- _Entries supplied_:

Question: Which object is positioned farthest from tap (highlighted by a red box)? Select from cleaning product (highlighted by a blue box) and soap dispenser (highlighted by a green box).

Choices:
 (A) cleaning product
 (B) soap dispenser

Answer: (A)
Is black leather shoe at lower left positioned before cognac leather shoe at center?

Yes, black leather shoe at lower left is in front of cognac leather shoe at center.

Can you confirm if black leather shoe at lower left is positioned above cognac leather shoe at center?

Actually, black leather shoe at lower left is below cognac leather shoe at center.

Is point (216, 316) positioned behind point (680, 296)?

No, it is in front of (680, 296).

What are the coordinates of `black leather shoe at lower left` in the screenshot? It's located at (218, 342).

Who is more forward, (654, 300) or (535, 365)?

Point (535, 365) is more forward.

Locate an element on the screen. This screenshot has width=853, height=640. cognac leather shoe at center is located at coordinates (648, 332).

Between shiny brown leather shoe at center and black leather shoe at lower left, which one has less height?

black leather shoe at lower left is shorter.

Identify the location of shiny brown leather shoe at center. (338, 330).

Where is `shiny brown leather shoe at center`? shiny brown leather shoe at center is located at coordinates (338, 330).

...

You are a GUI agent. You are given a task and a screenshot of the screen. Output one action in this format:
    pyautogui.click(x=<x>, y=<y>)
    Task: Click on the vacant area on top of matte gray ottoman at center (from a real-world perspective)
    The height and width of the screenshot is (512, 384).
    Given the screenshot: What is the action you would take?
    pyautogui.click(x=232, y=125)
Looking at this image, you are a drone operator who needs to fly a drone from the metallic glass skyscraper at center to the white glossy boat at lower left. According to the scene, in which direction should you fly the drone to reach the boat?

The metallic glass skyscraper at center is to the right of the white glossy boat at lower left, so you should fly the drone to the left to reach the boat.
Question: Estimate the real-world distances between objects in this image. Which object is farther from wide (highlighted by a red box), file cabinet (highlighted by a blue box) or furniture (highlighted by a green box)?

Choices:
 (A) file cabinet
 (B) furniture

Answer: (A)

...

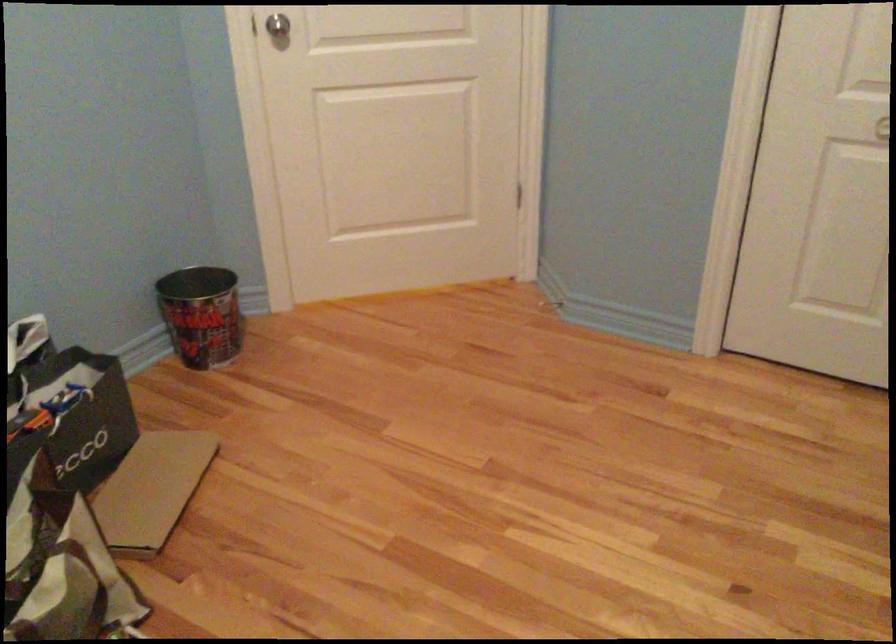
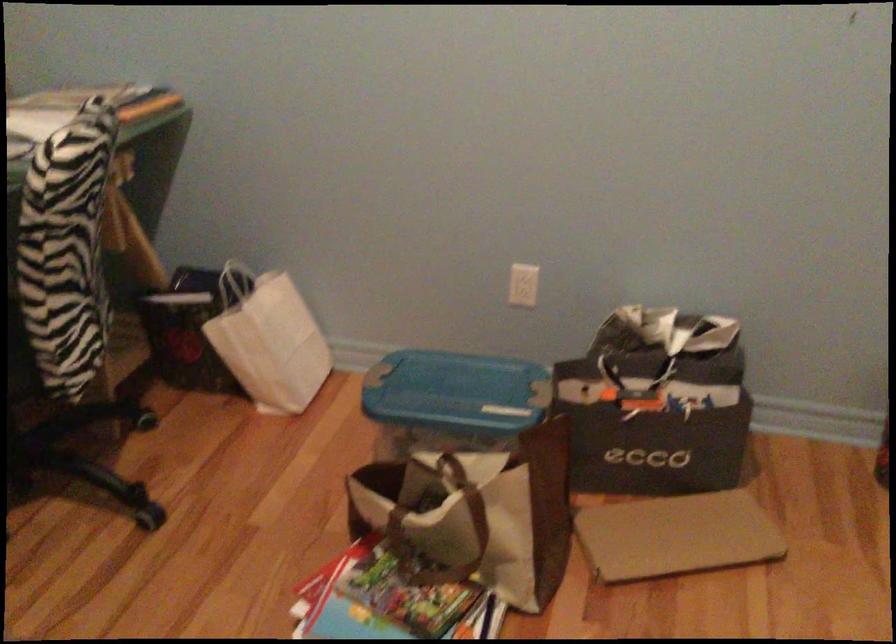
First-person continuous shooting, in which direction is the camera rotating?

- _Work to complete_:
Please retype the rows from the line containing "The metallic glass skyscraper at center is" through the line containing "(B) furniture", keeping both of those lines.

- _Worked solution_:
The metallic glass skyscraper at center is to the right of the white glossy boat at lower left, so you should fly the drone to the left to reach the boat.
Question: Estimate the real-world distances between objects in this image. Which object is farther from wide (highlighted by a red box), file cabinet (highlighted by a blue box) or furniture (highlighted by a green box)?

Choices:
 (A) file cabinet
 (B) furniture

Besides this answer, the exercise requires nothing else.